*** GIVEN RECORDS Section Begins ***
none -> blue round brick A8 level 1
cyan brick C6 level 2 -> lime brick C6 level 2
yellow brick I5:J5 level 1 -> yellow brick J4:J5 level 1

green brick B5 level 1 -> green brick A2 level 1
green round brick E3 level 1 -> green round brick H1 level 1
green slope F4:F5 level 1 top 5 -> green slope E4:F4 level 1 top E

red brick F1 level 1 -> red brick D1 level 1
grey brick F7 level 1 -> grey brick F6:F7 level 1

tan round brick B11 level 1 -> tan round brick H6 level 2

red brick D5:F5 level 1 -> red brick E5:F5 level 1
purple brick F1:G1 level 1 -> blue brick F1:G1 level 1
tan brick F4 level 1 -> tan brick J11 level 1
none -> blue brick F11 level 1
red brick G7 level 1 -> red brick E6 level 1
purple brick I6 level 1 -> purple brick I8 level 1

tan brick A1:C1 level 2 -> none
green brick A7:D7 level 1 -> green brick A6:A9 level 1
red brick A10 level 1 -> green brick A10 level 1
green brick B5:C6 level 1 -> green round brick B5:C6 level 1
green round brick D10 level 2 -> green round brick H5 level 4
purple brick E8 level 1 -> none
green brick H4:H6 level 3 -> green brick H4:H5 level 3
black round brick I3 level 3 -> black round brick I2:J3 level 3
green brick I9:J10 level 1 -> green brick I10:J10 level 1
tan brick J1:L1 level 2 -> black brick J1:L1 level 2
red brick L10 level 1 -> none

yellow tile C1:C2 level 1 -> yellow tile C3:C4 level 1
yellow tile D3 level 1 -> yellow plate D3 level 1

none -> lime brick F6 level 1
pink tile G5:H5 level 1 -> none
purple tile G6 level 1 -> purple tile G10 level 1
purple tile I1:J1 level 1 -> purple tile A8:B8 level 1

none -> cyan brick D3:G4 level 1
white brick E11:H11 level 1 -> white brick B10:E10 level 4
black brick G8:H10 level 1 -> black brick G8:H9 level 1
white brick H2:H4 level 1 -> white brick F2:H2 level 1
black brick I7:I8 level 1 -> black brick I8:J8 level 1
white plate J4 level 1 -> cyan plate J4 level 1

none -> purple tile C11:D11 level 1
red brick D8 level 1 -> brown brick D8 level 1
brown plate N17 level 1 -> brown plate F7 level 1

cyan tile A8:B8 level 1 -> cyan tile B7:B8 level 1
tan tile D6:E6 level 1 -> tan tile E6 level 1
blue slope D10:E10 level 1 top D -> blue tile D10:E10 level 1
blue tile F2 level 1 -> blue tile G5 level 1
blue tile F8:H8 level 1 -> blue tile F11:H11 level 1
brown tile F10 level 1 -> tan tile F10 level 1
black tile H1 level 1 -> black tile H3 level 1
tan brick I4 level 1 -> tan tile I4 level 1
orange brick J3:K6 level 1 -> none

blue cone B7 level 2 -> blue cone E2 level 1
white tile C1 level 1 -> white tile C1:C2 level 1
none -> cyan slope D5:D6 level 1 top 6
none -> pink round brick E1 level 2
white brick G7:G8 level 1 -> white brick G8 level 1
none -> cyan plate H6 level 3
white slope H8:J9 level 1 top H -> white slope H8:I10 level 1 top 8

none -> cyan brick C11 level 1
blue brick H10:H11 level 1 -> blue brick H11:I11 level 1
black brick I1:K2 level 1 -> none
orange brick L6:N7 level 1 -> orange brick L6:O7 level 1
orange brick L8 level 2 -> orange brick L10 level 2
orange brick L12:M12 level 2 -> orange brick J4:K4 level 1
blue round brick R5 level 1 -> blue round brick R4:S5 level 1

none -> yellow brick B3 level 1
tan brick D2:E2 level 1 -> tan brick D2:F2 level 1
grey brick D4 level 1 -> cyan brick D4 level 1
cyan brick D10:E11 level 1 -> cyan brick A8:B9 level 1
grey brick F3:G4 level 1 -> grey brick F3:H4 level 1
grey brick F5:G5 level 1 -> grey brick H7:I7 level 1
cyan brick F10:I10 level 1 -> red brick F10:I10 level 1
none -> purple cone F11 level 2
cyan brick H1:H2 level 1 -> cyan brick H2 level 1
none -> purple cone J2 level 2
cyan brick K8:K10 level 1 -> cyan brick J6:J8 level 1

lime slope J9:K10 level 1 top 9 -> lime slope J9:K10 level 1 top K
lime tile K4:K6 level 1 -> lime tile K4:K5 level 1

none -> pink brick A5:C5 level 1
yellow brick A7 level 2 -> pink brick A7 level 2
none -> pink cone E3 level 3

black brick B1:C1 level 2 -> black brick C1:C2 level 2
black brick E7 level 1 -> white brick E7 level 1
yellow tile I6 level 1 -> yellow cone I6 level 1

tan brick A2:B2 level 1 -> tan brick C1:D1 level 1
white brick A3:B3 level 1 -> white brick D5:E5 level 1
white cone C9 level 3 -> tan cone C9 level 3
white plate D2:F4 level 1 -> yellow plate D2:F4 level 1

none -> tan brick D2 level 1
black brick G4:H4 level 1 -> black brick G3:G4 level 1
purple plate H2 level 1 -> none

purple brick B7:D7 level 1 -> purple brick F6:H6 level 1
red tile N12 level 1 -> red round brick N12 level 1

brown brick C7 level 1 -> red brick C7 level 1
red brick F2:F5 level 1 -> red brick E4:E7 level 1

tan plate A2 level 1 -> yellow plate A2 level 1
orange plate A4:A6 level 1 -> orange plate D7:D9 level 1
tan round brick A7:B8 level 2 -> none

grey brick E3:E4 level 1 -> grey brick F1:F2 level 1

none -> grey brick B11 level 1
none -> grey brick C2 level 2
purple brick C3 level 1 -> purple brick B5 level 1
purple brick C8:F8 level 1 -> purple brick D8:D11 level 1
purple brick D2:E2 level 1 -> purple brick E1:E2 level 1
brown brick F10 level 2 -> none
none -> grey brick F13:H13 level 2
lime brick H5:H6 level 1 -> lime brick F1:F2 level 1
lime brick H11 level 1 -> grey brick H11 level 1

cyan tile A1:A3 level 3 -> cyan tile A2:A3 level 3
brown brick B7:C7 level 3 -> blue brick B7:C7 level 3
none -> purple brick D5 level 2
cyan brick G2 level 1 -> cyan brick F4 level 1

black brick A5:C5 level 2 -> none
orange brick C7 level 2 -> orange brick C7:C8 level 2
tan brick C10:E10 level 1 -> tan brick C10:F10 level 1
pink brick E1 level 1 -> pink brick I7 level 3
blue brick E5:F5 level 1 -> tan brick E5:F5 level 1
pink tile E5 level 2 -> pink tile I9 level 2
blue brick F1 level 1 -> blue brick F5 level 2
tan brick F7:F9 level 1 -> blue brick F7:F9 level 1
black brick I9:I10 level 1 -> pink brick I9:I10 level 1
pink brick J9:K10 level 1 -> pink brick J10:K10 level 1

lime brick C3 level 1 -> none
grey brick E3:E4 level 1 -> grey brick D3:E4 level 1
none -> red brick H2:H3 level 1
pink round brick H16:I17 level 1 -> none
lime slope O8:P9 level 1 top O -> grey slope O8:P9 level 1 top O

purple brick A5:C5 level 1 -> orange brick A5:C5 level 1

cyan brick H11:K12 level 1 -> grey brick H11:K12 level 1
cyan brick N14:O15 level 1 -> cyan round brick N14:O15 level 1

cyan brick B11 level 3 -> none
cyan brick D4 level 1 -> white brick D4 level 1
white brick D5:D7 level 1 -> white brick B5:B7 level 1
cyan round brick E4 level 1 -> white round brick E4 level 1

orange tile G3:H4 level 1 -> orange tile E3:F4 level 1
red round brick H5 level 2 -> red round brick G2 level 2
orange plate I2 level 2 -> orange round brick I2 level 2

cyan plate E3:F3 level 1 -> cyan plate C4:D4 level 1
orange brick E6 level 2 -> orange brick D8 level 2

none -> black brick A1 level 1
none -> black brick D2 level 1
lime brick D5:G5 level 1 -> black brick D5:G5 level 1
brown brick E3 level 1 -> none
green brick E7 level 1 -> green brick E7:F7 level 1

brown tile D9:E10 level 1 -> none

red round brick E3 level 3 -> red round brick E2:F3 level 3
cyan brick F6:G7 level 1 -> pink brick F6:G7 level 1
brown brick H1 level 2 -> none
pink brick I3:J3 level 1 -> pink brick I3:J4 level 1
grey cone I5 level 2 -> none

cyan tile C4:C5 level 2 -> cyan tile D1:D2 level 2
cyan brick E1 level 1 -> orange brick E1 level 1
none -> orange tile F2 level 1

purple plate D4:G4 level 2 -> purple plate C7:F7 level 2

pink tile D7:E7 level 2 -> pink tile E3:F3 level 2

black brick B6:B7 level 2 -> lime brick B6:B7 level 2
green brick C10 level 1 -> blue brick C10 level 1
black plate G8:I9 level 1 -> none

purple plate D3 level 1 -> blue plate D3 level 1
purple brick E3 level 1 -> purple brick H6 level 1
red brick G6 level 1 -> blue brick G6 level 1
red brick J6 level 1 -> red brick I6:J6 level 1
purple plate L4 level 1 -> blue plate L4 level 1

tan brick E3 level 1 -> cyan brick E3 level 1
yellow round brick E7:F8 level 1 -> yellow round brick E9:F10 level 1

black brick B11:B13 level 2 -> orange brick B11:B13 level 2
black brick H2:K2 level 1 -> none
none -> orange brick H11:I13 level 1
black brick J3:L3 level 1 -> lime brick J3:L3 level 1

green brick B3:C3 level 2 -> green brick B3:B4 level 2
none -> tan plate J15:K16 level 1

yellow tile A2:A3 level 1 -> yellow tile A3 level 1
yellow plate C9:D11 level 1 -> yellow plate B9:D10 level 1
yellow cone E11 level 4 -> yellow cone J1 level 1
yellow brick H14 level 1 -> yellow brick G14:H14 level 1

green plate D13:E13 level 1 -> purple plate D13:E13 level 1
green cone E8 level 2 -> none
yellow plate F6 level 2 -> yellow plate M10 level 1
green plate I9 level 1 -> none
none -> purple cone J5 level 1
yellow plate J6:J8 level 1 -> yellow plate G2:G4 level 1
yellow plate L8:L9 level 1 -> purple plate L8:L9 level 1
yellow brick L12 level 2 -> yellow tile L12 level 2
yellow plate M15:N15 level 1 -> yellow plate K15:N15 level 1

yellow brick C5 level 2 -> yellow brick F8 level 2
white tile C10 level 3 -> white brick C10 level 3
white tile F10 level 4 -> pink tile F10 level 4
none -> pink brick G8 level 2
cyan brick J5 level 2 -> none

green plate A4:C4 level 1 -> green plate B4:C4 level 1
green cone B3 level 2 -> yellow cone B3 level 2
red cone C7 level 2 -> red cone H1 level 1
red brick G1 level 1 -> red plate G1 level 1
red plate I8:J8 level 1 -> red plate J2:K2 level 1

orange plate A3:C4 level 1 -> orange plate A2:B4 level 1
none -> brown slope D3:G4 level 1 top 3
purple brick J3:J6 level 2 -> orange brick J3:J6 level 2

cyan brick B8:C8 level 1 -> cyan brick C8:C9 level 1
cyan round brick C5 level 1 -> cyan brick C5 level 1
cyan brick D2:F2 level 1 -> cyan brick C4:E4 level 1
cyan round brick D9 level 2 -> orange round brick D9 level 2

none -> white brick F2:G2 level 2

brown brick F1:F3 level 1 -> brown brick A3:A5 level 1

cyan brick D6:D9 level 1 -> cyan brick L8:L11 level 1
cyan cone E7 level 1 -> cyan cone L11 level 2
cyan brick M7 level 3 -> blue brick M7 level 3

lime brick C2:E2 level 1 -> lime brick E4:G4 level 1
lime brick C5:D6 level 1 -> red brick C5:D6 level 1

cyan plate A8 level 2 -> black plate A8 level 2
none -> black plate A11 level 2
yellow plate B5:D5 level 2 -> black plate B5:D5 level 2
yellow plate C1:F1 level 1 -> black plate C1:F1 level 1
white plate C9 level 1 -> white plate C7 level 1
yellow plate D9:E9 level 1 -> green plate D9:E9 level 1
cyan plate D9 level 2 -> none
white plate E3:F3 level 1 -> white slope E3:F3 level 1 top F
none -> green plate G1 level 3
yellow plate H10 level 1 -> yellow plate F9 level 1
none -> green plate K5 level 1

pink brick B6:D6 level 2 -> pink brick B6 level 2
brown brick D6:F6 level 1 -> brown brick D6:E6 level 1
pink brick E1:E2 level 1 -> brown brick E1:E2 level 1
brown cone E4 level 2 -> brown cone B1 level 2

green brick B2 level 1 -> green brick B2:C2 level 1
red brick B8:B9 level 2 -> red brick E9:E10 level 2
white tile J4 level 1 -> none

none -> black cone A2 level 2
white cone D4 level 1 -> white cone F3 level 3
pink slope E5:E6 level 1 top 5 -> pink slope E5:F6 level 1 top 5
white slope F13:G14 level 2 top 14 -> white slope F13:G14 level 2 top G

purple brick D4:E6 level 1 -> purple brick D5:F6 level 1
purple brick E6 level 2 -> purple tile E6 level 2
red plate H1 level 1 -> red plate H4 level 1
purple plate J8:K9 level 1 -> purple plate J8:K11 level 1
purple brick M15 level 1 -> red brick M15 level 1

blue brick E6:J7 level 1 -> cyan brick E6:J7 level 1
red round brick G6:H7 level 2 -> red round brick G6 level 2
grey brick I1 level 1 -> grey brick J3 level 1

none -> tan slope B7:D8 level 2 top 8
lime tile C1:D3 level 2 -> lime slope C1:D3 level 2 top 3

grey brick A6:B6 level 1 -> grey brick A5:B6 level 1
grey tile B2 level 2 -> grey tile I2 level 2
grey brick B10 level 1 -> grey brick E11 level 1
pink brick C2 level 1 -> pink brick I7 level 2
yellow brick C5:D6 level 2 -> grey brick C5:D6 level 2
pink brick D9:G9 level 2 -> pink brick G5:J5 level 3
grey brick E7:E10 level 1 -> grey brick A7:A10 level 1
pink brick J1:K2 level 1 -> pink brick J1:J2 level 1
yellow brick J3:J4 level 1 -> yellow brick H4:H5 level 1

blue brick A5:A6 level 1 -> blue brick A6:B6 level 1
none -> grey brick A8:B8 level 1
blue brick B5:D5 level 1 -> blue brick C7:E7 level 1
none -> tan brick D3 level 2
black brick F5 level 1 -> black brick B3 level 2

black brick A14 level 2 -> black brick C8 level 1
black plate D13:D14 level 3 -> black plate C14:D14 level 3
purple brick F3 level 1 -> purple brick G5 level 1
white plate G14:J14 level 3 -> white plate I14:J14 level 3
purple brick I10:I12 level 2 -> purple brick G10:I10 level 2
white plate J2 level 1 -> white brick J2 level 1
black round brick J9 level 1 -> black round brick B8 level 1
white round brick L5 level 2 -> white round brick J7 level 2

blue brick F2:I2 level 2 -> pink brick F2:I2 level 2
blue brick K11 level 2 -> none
*** GIVEN RECORDS Section Ends ***
* TASK INSTRUCTIONS
Looking at the records above, return exactly the lines from the line with "green brick I9:J10" to the line with "none -> cyan plate H6 level 3", both ends included.

* REPLY TO THE EXERCISE
green brick I9:J10 level 1 -> green brick I10:J10 level 1
tan brick J1:L1 level 2 -> black brick J1:L1 level 2
red brick L10 level 1 -> none

yellow tile C1:C2 level 1 -> yellow tile C3:C4 level 1
yellow tile D3 level 1 -> yellow plate D3 level 1

none -> lime brick F6 level 1
pink tile G5:H5 level 1 -> none
purple tile G6 level 1 -> purple tile G10 level 1
purple tile I1:J1 level 1 -> purple tile A8:B8 level 1

none -> cyan brick D3:G4 level 1
white brick E11:H11 level 1 -> white brick B10:E10 level 4
black brick G8:H10 level 1 -> black brick G8:H9 level 1
white brick H2:H4 level 1 -> white brick F2:H2 level 1
black brick I7:I8 level 1 -> black brick I8:J8 level 1
white plate J4 level 1 -> cyan plate J4 level 1

none -> purple tile C11:D11 level 1
red brick D8 level 1 -> brown brick D8 level 1
brown plate N17 level 1 -> brown plate F7 level 1

cyan tile A8:B8 level 1 -> cyan tile B7:B8 level 1
tan tile D6:E6 level 1 -> tan tile E6 level 1
blue slope D10:E10 level 1 top D -> blue tile D10:E10 level 1
blue tile F2 level 1 -> blue tile G5 level 1
blue tile F8:H8 level 1 -> blue tile F11:H11 level 1
brown tile F10 level 1 -> tan tile F10 level 1
black tile H1 level 1 -> black tile H3 level 1
tan brick I4 level 1 -> tan tile I4 level 1
orange brick J3:K6 level 1 -> none

blue cone B7 level 2 -> blue cone E2 level 1
white tile C1 level 1 -> white tile C1:C2 level 1
none -> cyan slope D5:D6 level 1 top 6
none -> pink round brick E1 level 2
white brick G7:G8 level 1 -> white brick G8 level 1
none -> cyan plate H6 level 3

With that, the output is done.